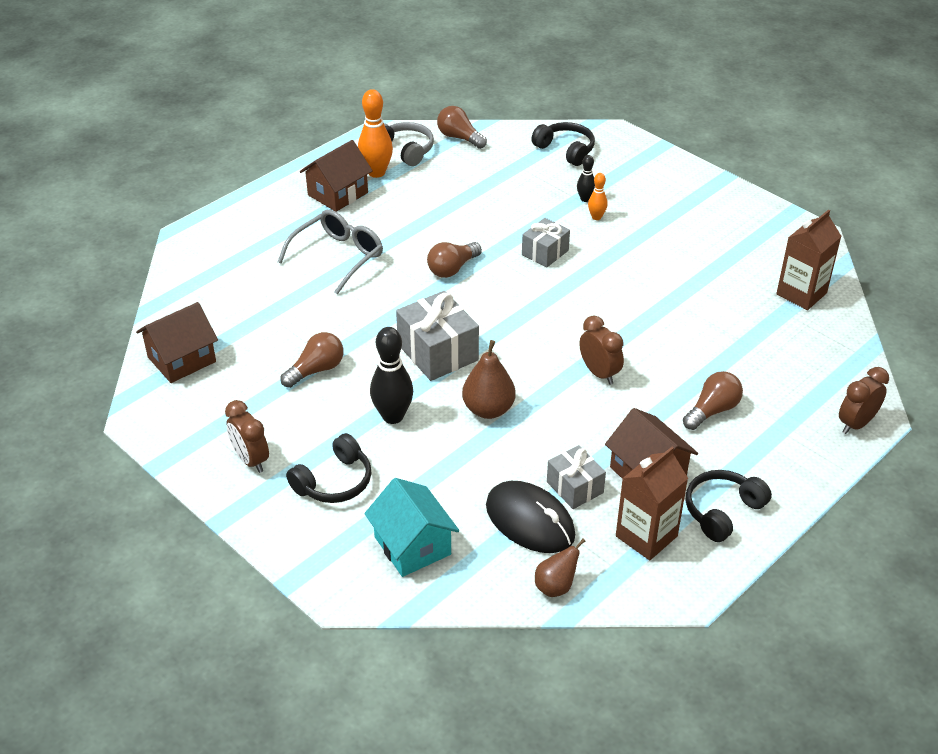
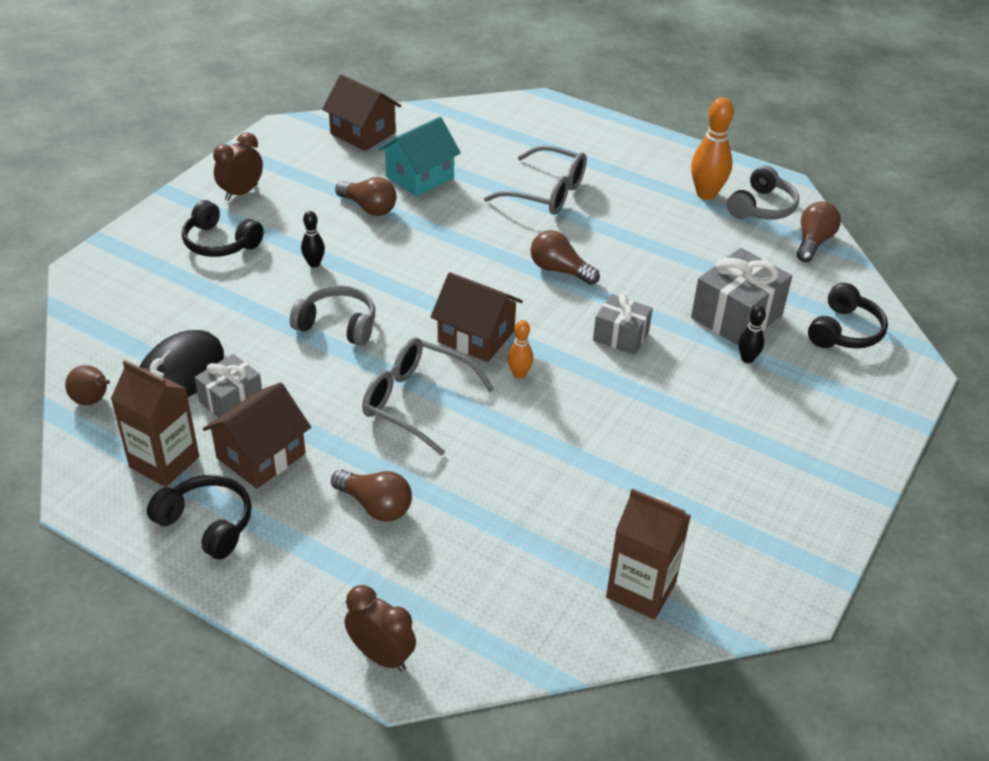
camera: 75 degrees right, 0 degrees up
(338, 194) = (652, 175): brown house -> brown house (476, 336)
(393, 416) = (314, 264): black bowling pin -> black bowling pin, size x0.54
(412, 545) = (143, 301): turquoise house -> turquoise house (420, 177)
(438, 352) = (417, 279): grey gift -> grey gift (736, 316)
(488, 409) = (337, 325): brown pear -> grey headphones
(596, 217) = (714, 372): orange bowling pin -> orange bowling pin (519, 374)
(599, 373) = (417, 402): brown clock -> grey glasses

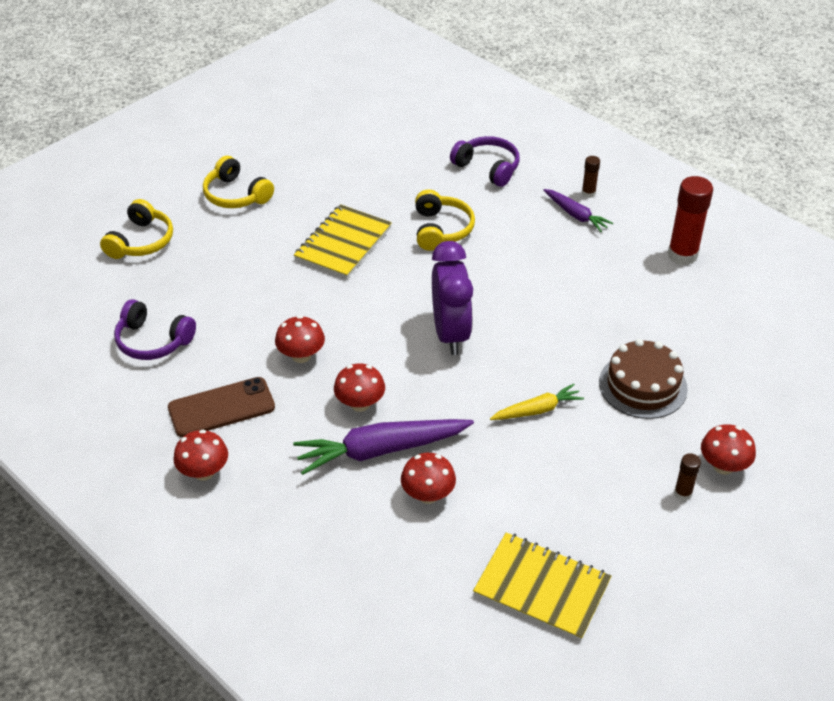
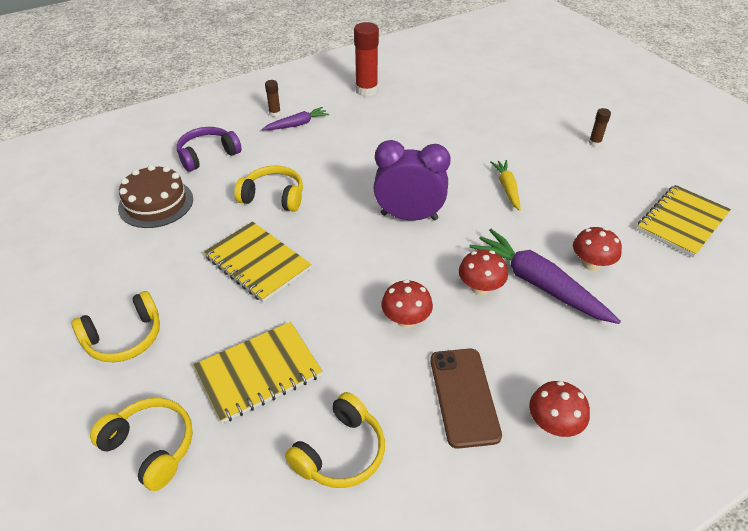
camera: 75 degrees left, 0 degrees up
(153, 341) = (340, 452): purple headphones -> yellow headphones
(219, 277) = (258, 373): none -> yellow notebook
(381, 450) = (538, 284): purple carrot -> purple carrot turned 135 degrees clockwise
(643, 385) = (492, 136): brown cake -> brown cake (156, 203)
(723, 466) = (571, 122): red mushroom -> none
********************
_Activity_
Set down only the lines from the one with "(596, 217) = (714, 372): orange" through the end of the entries, exactly as they appear, leaving out each picture.

_Exercise output_
(596, 217) = (714, 372): orange bowling pin -> orange bowling pin (519, 374)
(599, 373) = (417, 402): brown clock -> grey glasses

camera: 75 degrees left, 0 degrees up
(153, 341) = (340, 452): purple headphones -> yellow headphones
(219, 277) = (258, 373): none -> yellow notebook
(381, 450) = (538, 284): purple carrot -> purple carrot turned 135 degrees clockwise
(643, 385) = (492, 136): brown cake -> brown cake (156, 203)
(723, 466) = (571, 122): red mushroom -> none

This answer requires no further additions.